Task directions => The expected output is an exact copy of each line from the line with "L2: 3.3mH (5V, NET12) -> 4.7uH (5V, NET12)" through the end of the data below, with no pictures in it.

Information =>
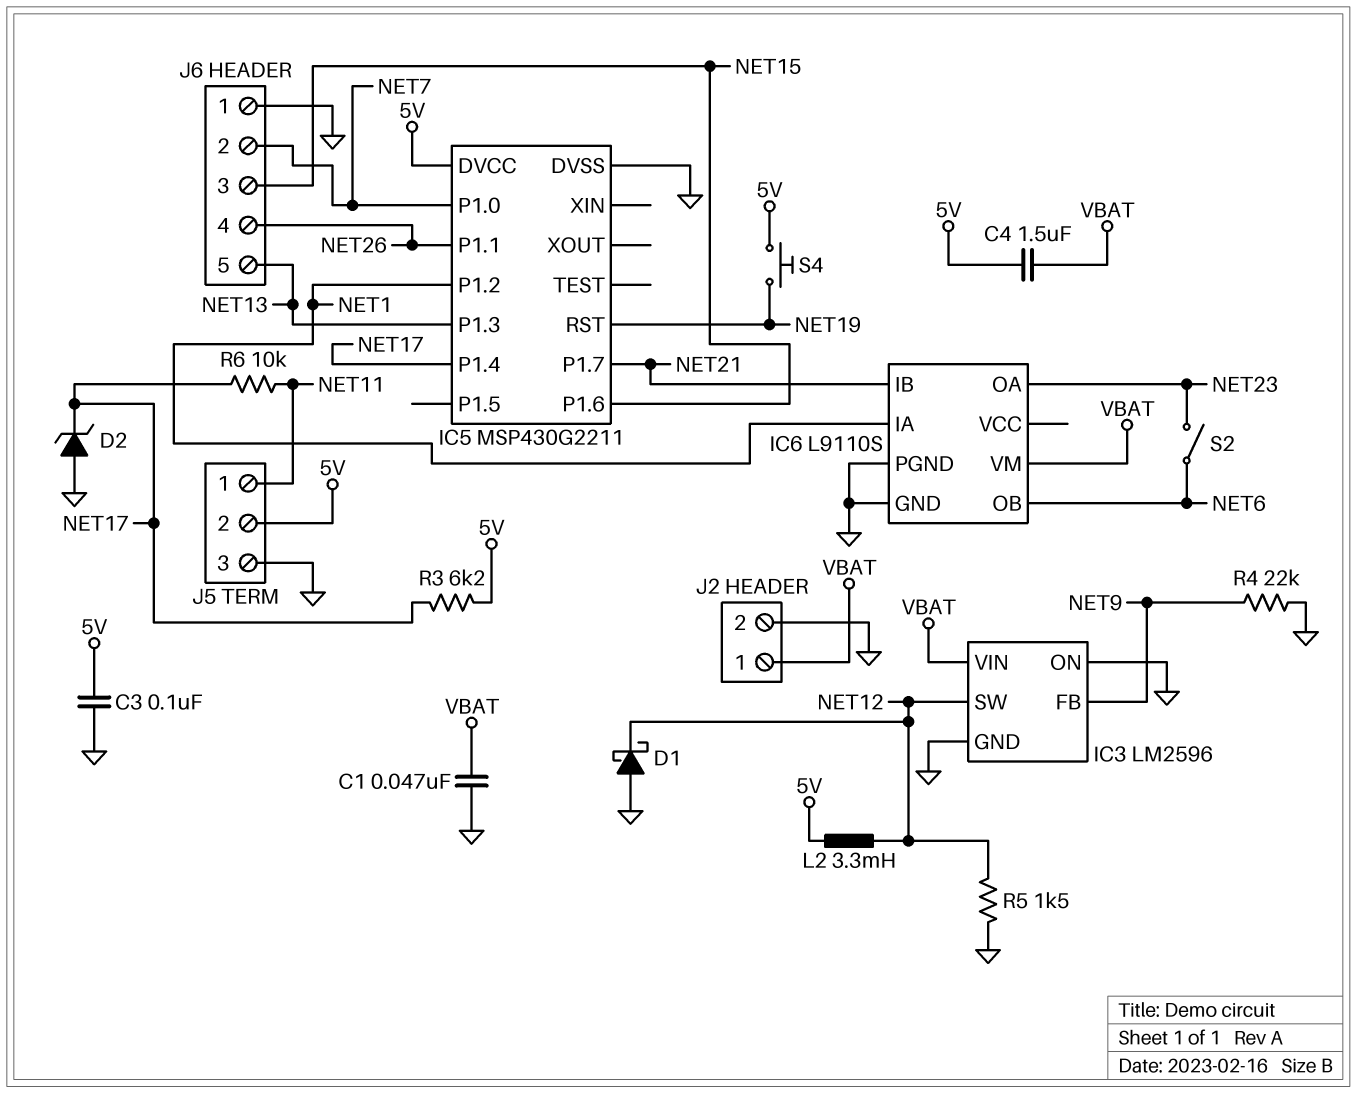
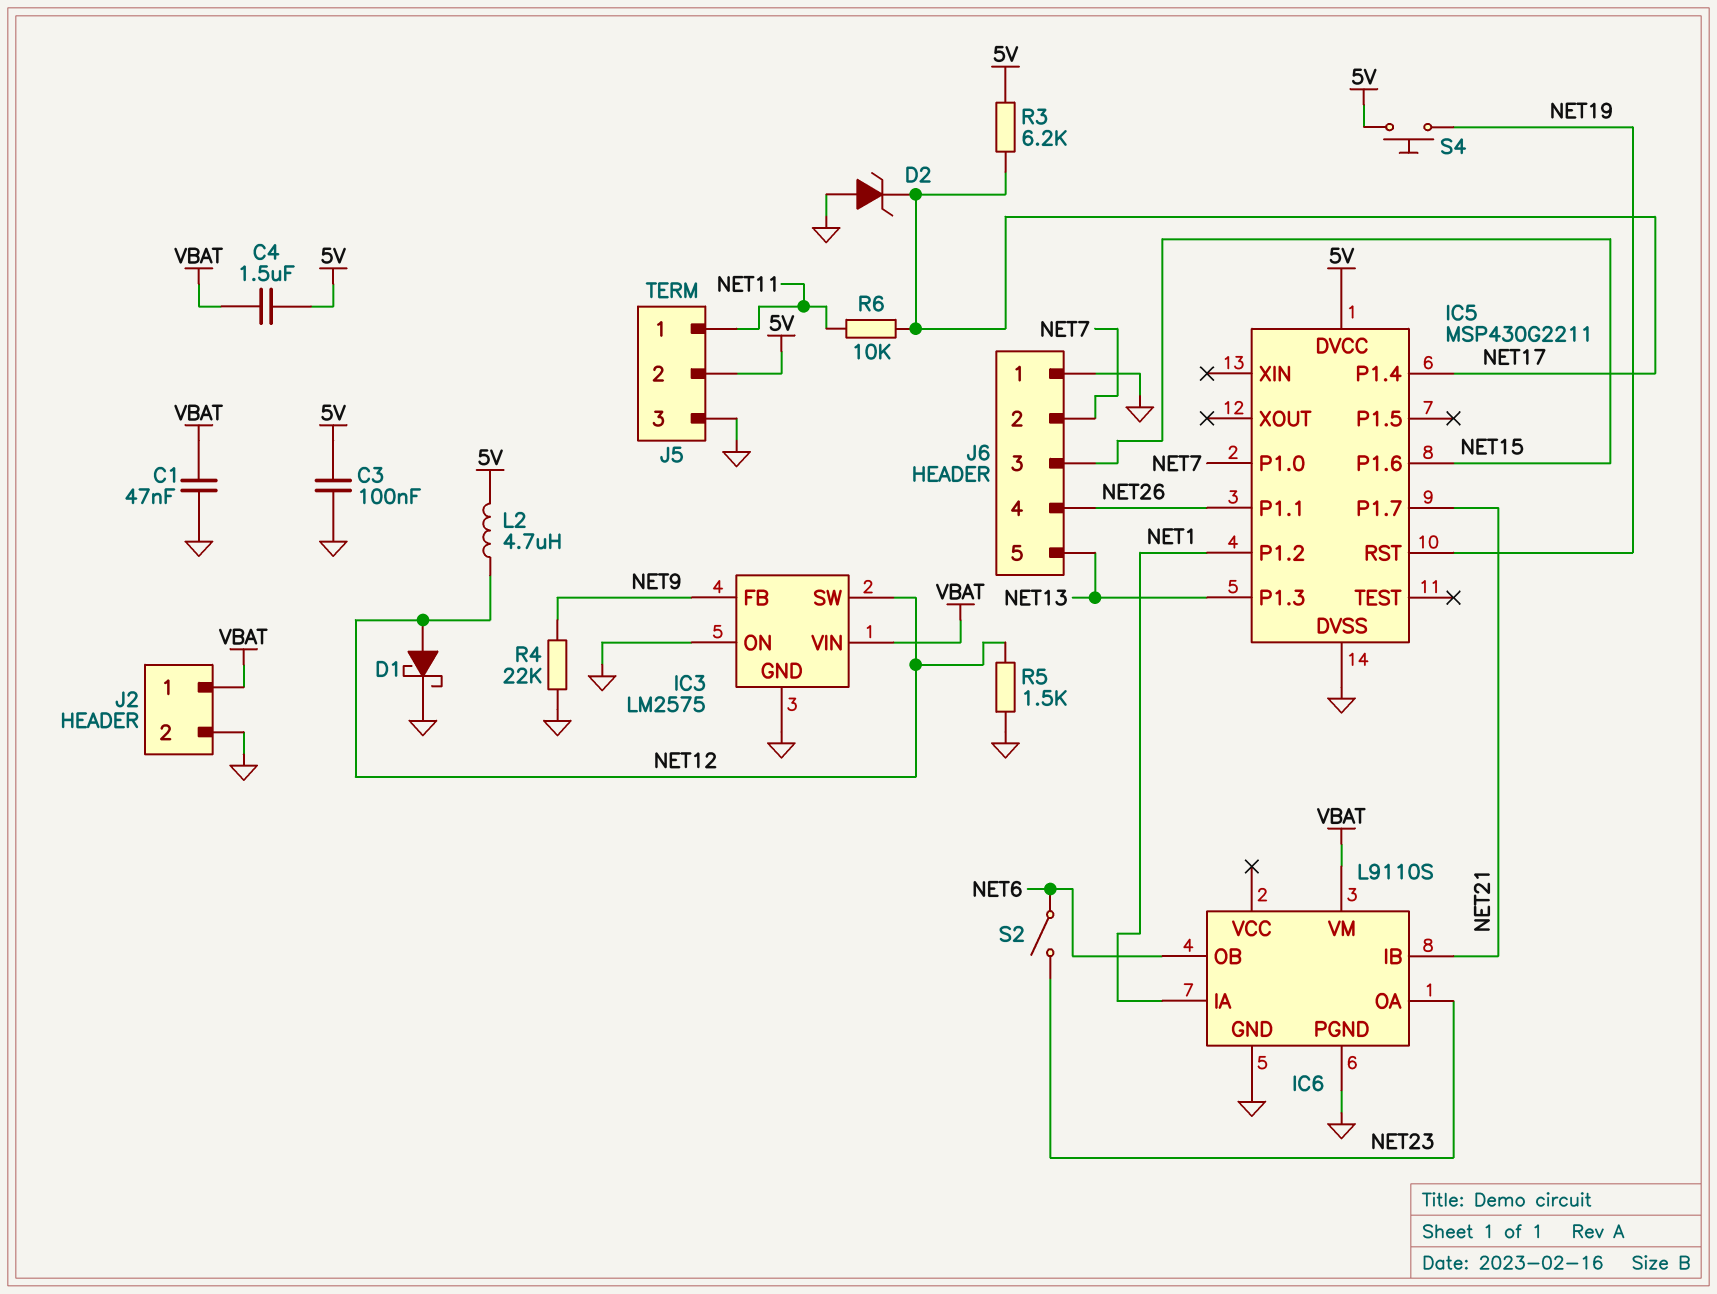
D1: schottky (A GND, K NET12) -> schottky (A NET12, K GND)
IC3: LM2596 -> LM2575
L2: 3.3mH (5V, NET12) -> 4.7uH (5V, NET12)

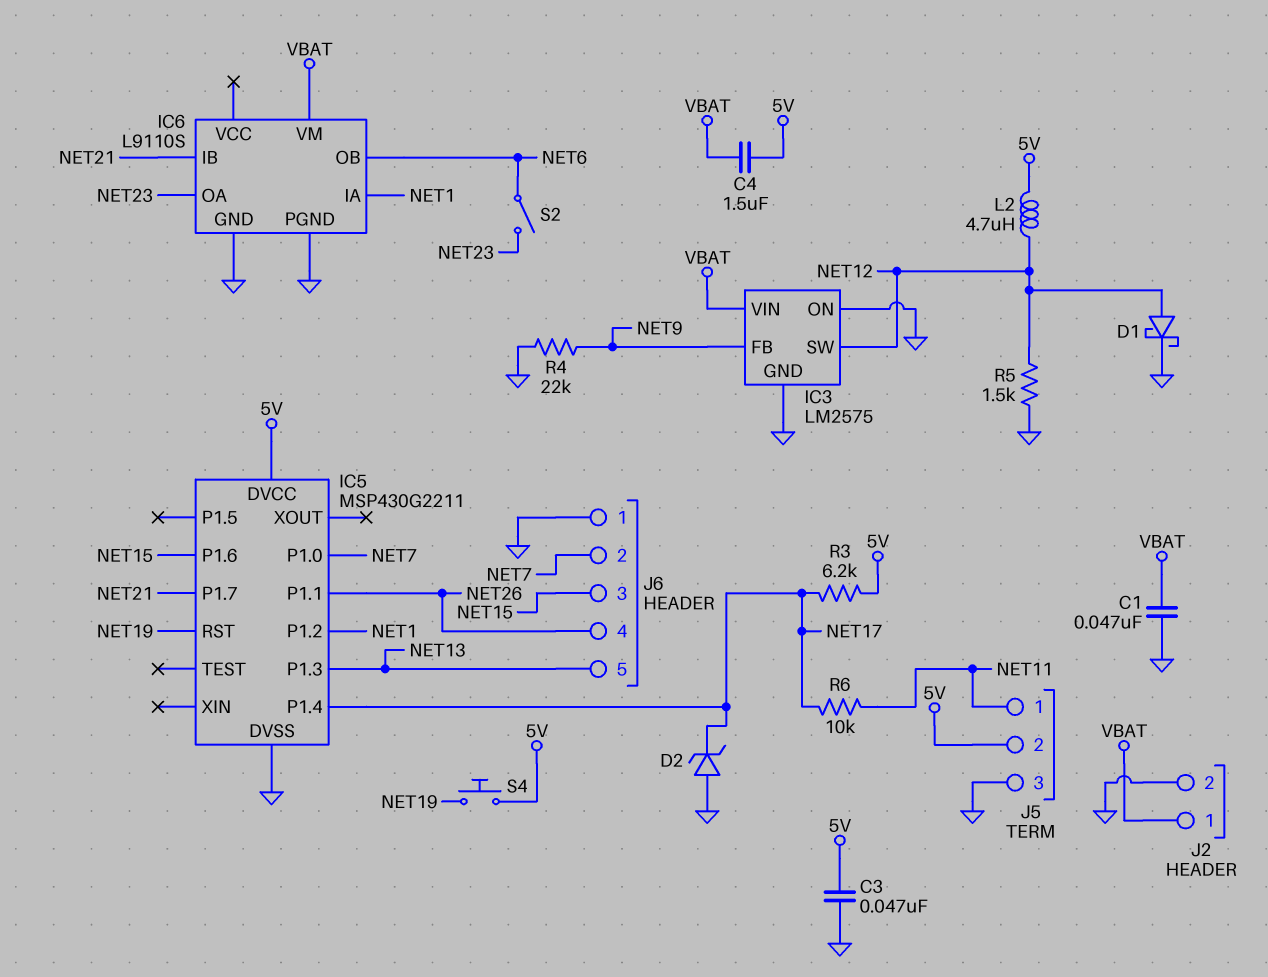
C3: 100nF (5V, GND) -> 47nF (5V, GND)

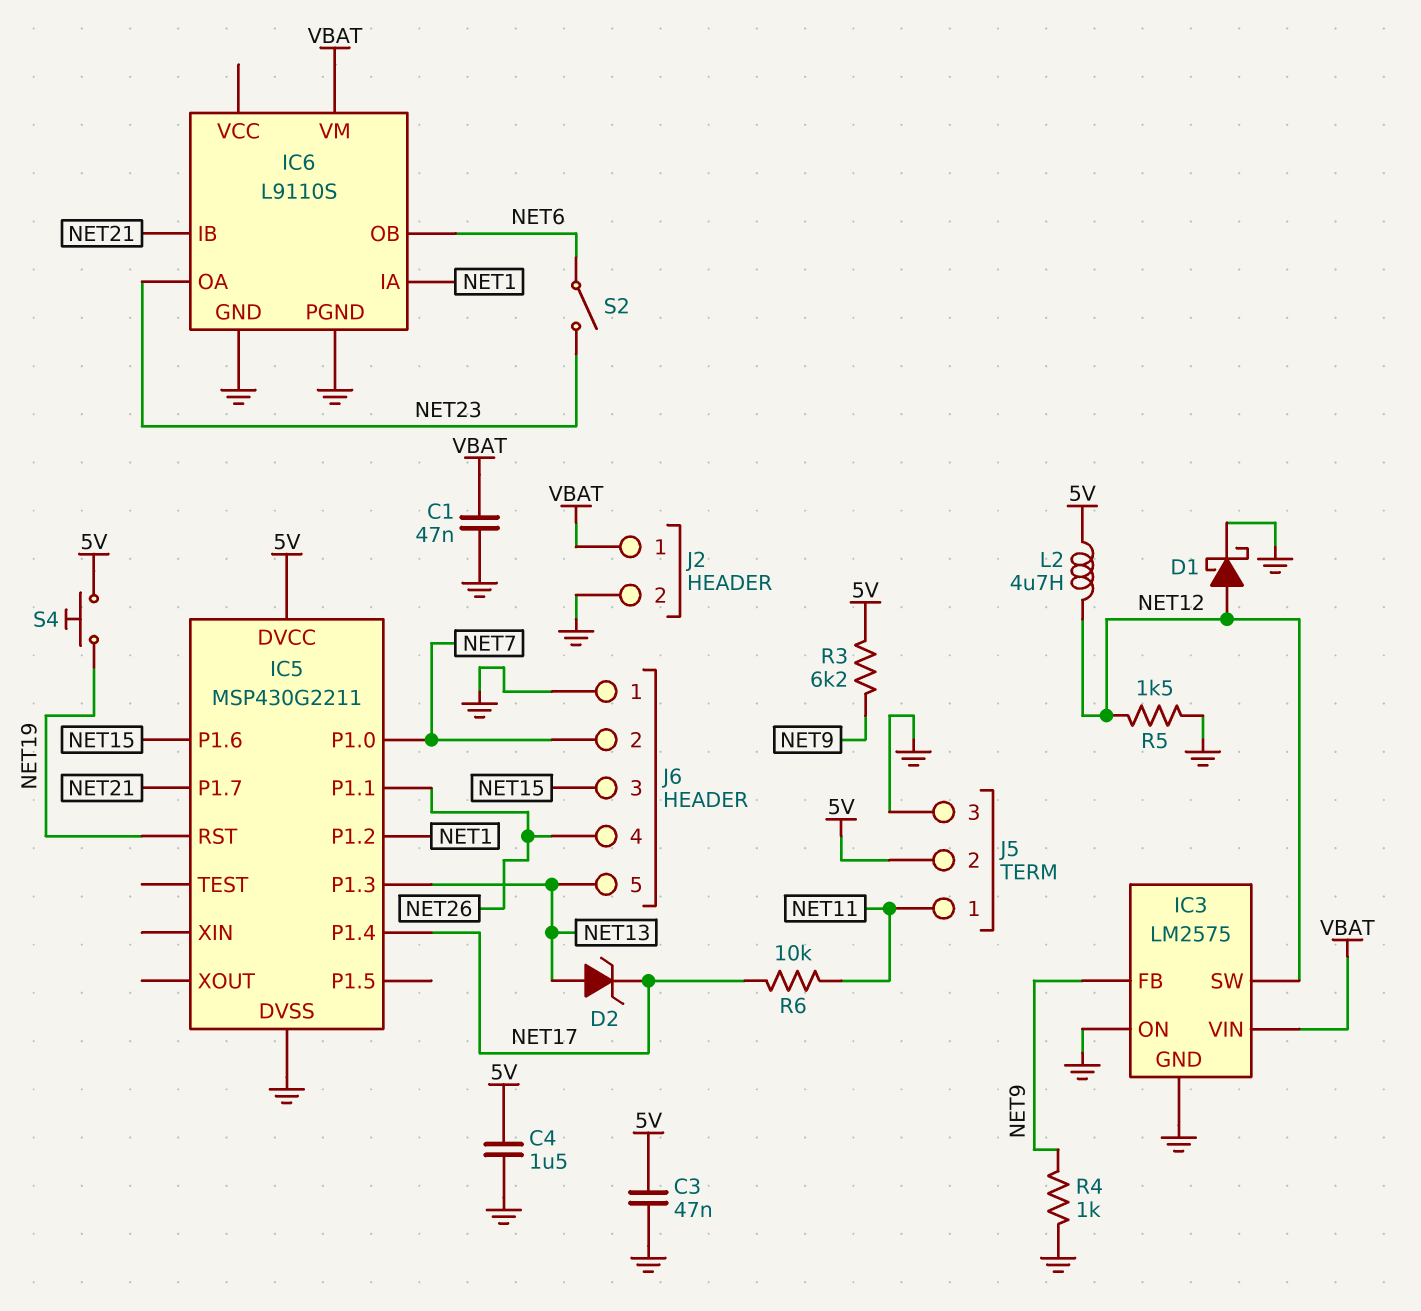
C4: 1.5uF (5V, VBAT) -> 1.5uF (5V, GND)
D2: zener (A GND, K NET17) -> zener (A NET13, K NET17)
R3: 6.2k (5V, NET17) -> 6.2k (5V, NET9)
R4: 22k (GND, NET9) -> 1k (GND, NET9)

Answer =>
L2: 3.3mH (5V, NET12) -> 4.7uH (5V, NET12)

C3: 100nF (5V, GND) -> 47nF (5V, GND)

C4: 1.5uF (5V, VBAT) -> 1.5uF (5V, GND)
D2: zener (A GND, K NET17) -> zener (A NET13, K NET17)
R3: 6.2k (5V, NET17) -> 6.2k (5V, NET9)
R4: 22k (GND, NET9) -> 1k (GND, NET9)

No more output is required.